[Before-and-after object listings]
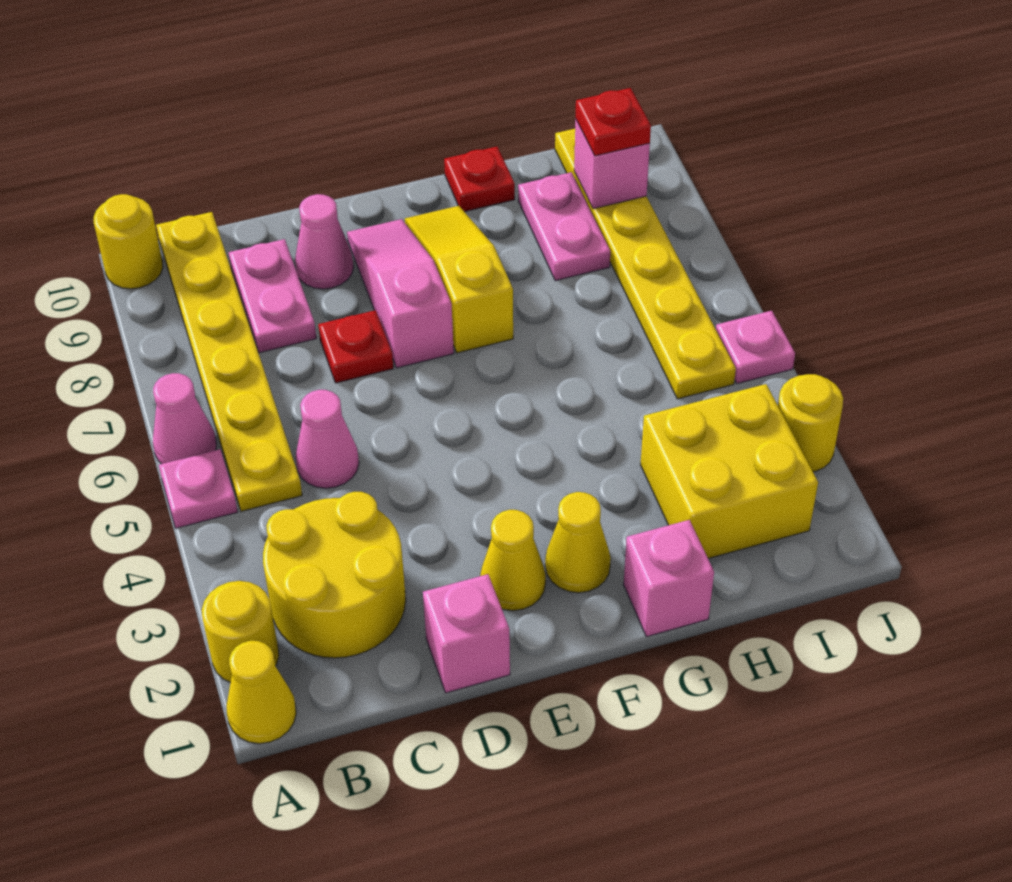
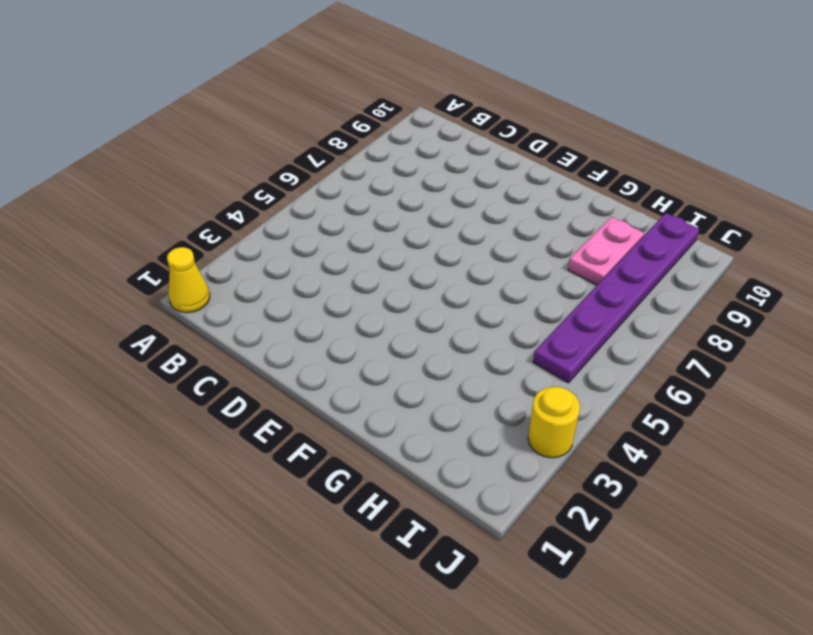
purple plate I5:I10 level 1 -> yellow plate I5:I10 level 1
none -> yellow round brick A2 level 1
none -> pink plate A5 level 1
none -> pink cone A6 level 1

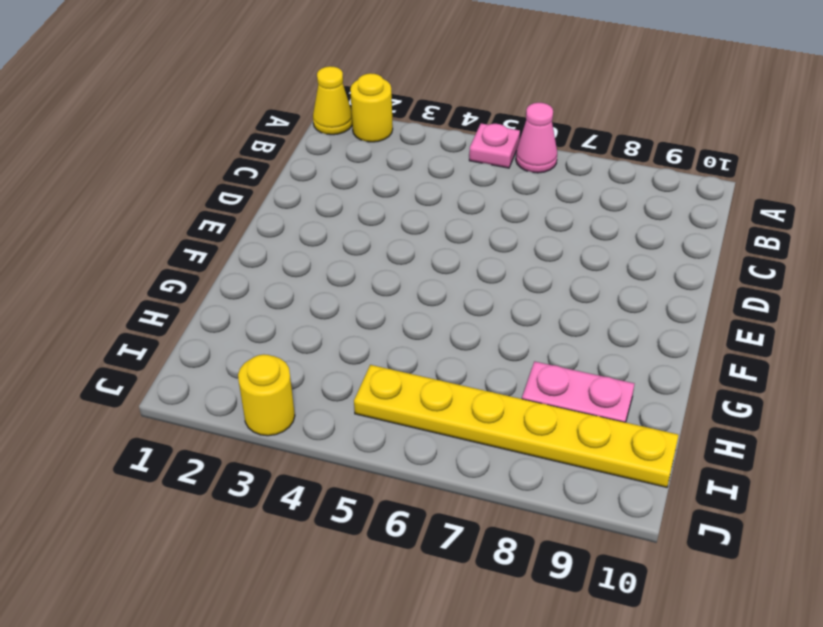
none -> yellow round brick A10 level 1
none -> yellow round brick B2:C3 level 1
none -> yellow plate B5:B10 level 1

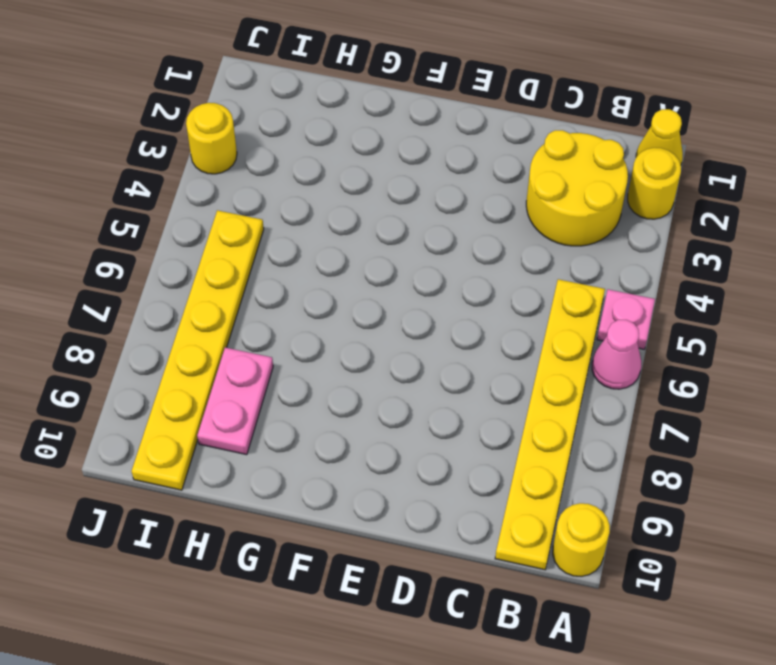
none -> pink cone C5 level 1
none -> pink plate C8:C9 level 1
none -> pink brick D1 level 1

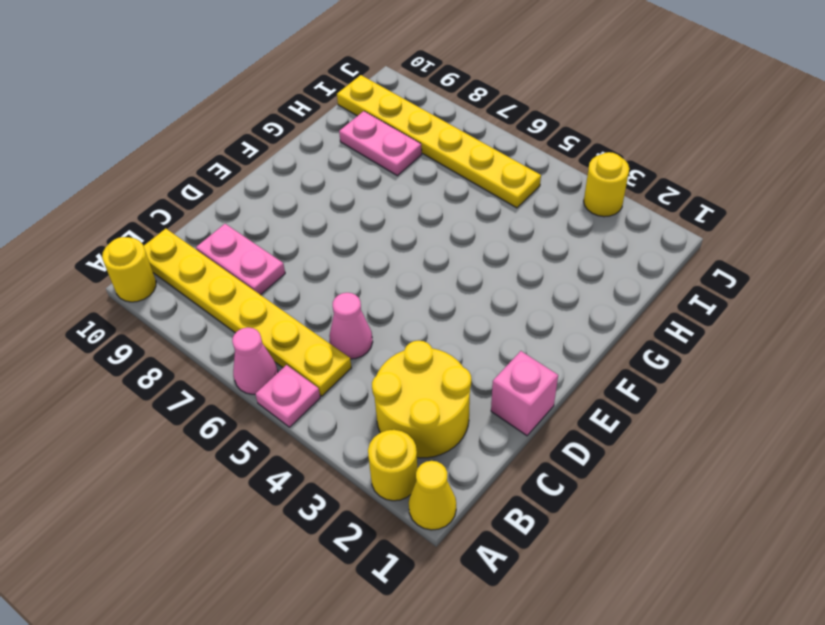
none -> red plate D7 level 1
none -> pink cone D9 level 1
none -> yellow cone E2 level 1

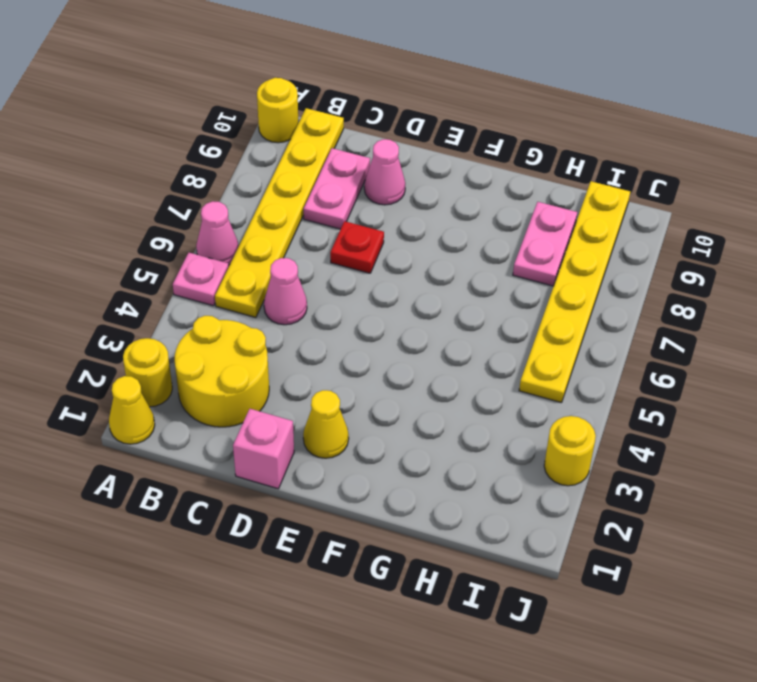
none -> pink slope E7:E9 level 1 top 7
none -> yellow cone F2 level 1
none -> yellow slope F7:F9 level 1 top 7

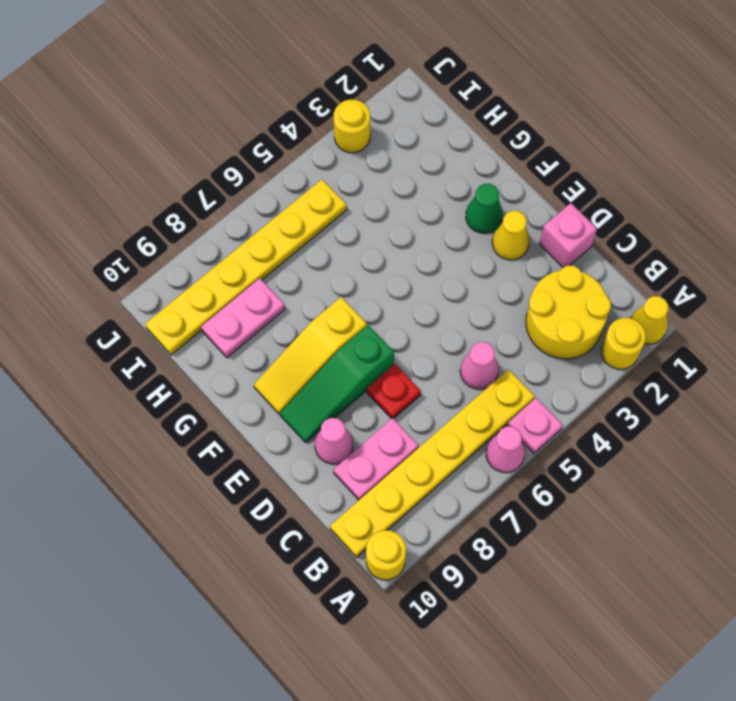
green slope E7:E9 level 1 top 7 -> pink slope E7:E9 level 1 top 7
green cone F2 level 1 -> yellow cone F2 level 1
none -> pink brick G1 level 1
none -> red plate G10 level 1
none -> yellow brick H2:I3 level 1

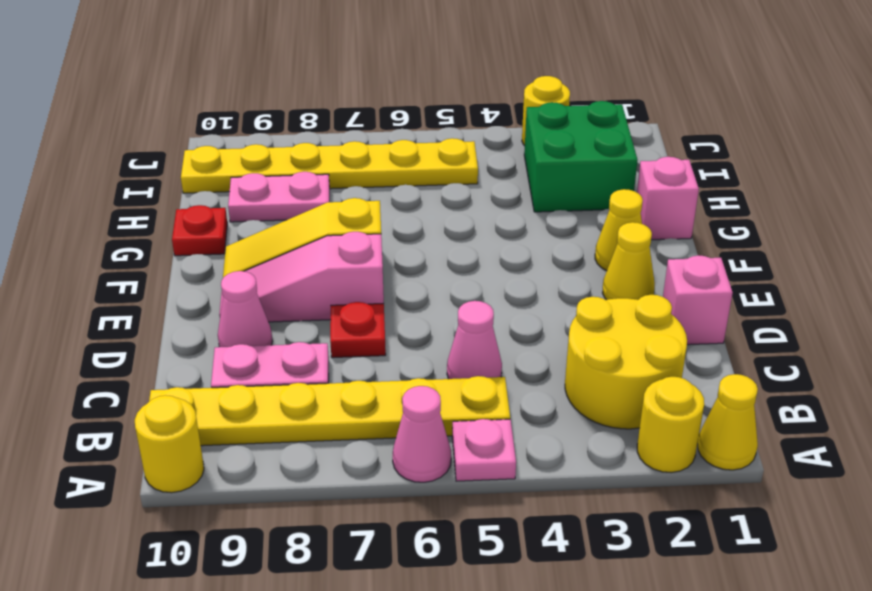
green brick H2:I3 level 1 -> yellow brick H2:I3 level 1
none -> pink plate J5 level 1
none -> pink brick I9 level 2
none -> red plate I9 level 3

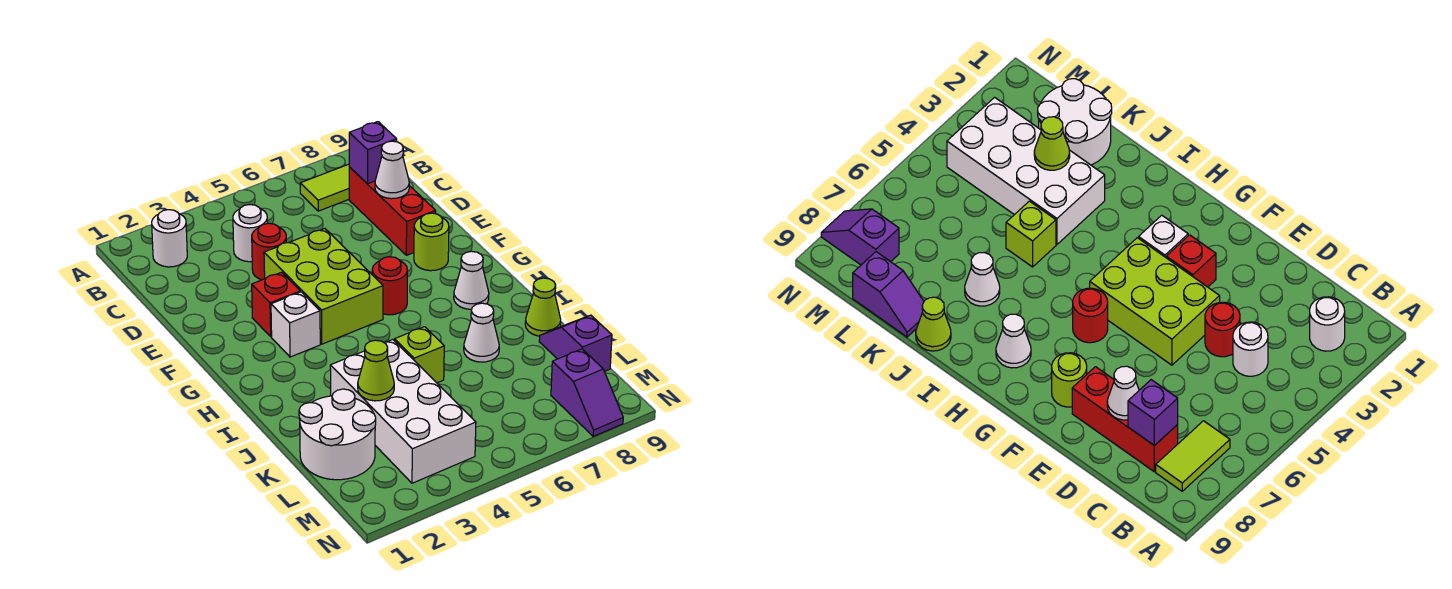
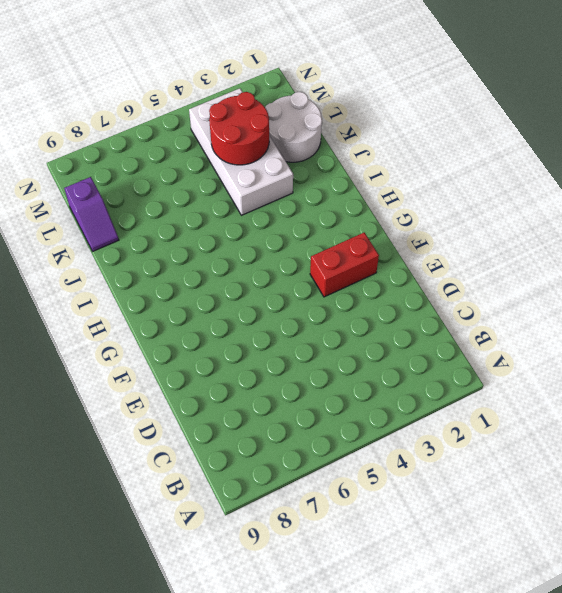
red brick F2:F3 level 1 -> red brick F3 level 1
red round brick K3:L4 level 2 -> lime cone K3 level 2
none -> white round brick B2 level 1
none -> lime tile B7:B8 level 1
none -> white round brick C4 level 1

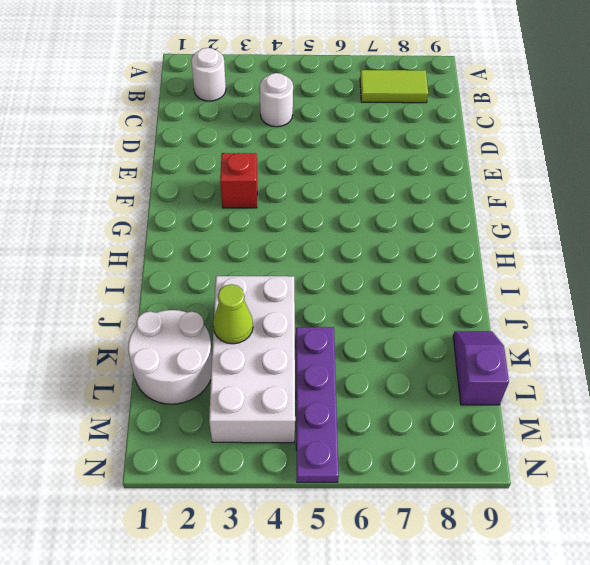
purple plate K5:N5 level 1 -> none
none -> red brick C8:E8 level 1
none -> red round brick D4 level 1
none -> lime brick E4:G5 level 1

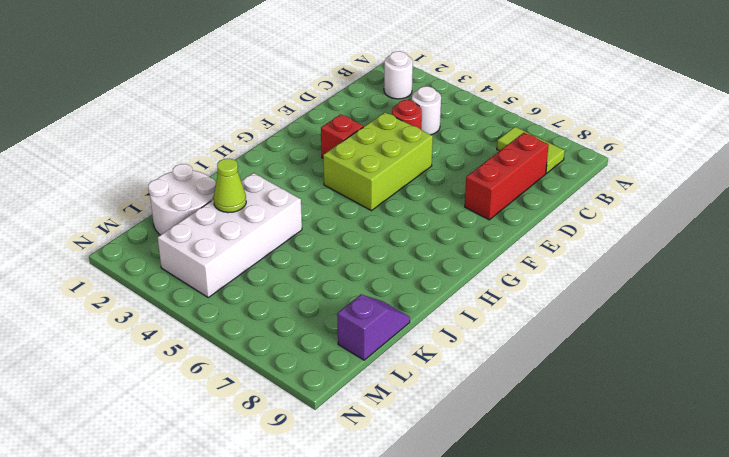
none -> lime round brick F8 level 1
none -> white brick G3 level 1
none -> red round brick G6 level 1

Exercise description: Exactly the lines from the one that holds "none -> white brick G3 level 1" through the final line of the records above should be written out, and only those.

Result for this exercise:
none -> white brick G3 level 1
none -> red round brick G6 level 1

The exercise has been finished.